• **TASK PROMPT**
From the line containing "D4: diode (A" through the last line of the entries below, repeat each line word for word and leave out the rest.

• **PROVIDED DATA**
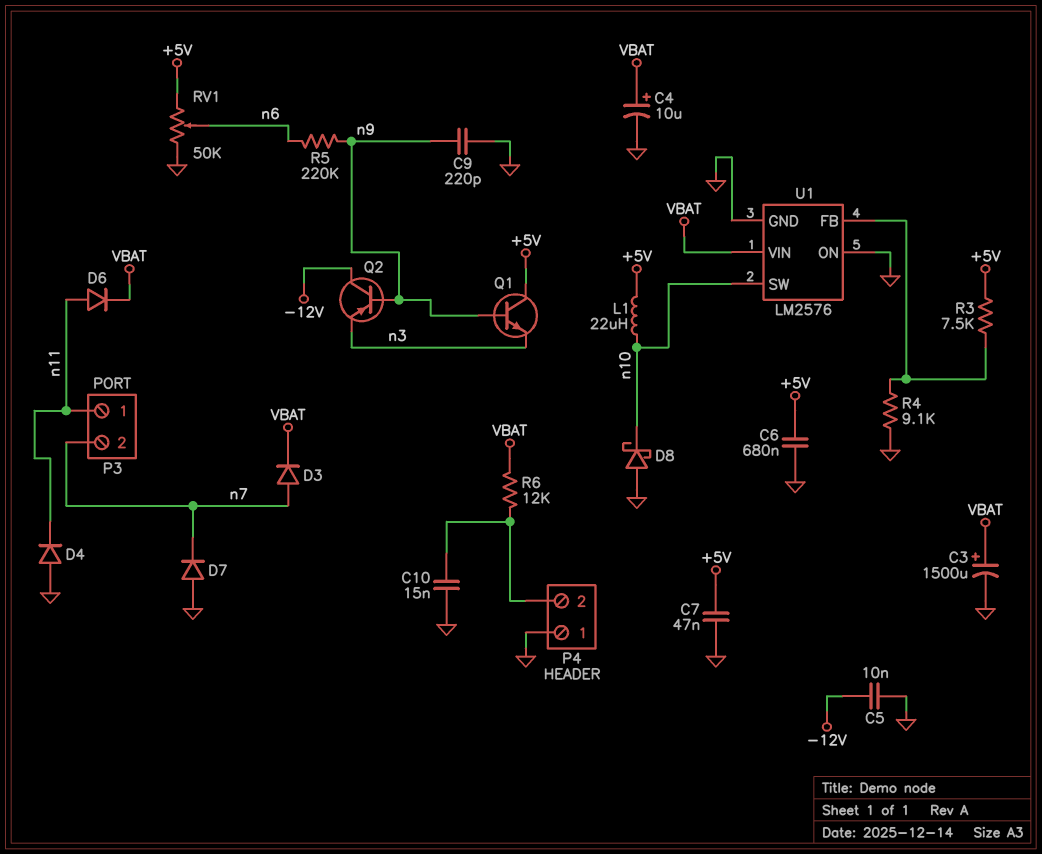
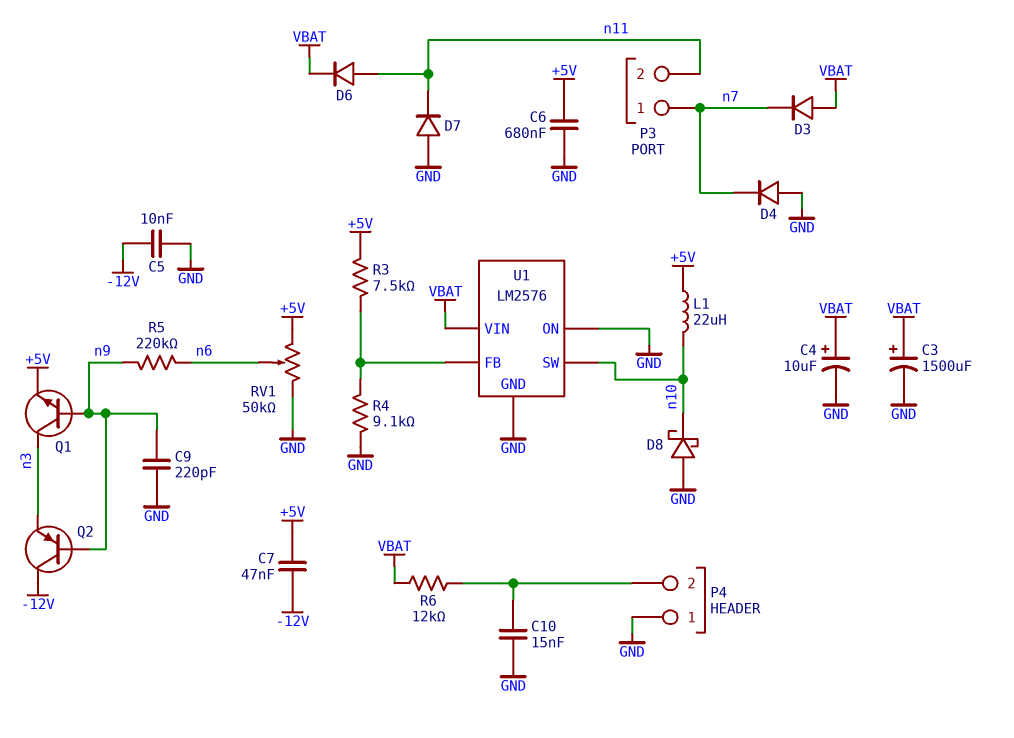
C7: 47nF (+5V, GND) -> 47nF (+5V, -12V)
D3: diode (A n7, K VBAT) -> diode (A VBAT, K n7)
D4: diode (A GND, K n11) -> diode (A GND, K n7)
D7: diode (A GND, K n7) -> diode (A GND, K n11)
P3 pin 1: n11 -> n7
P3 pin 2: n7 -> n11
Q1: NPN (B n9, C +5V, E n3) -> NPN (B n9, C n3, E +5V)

• **EXERCISE OUTPUT**
D4: diode (A GND, K n11) -> diode (A GND, K n7)
D7: diode (A GND, K n7) -> diode (A GND, K n11)
P3 pin 1: n11 -> n7
P3 pin 2: n7 -> n11
Q1: NPN (B n9, C +5V, E n3) -> NPN (B n9, C n3, E +5V)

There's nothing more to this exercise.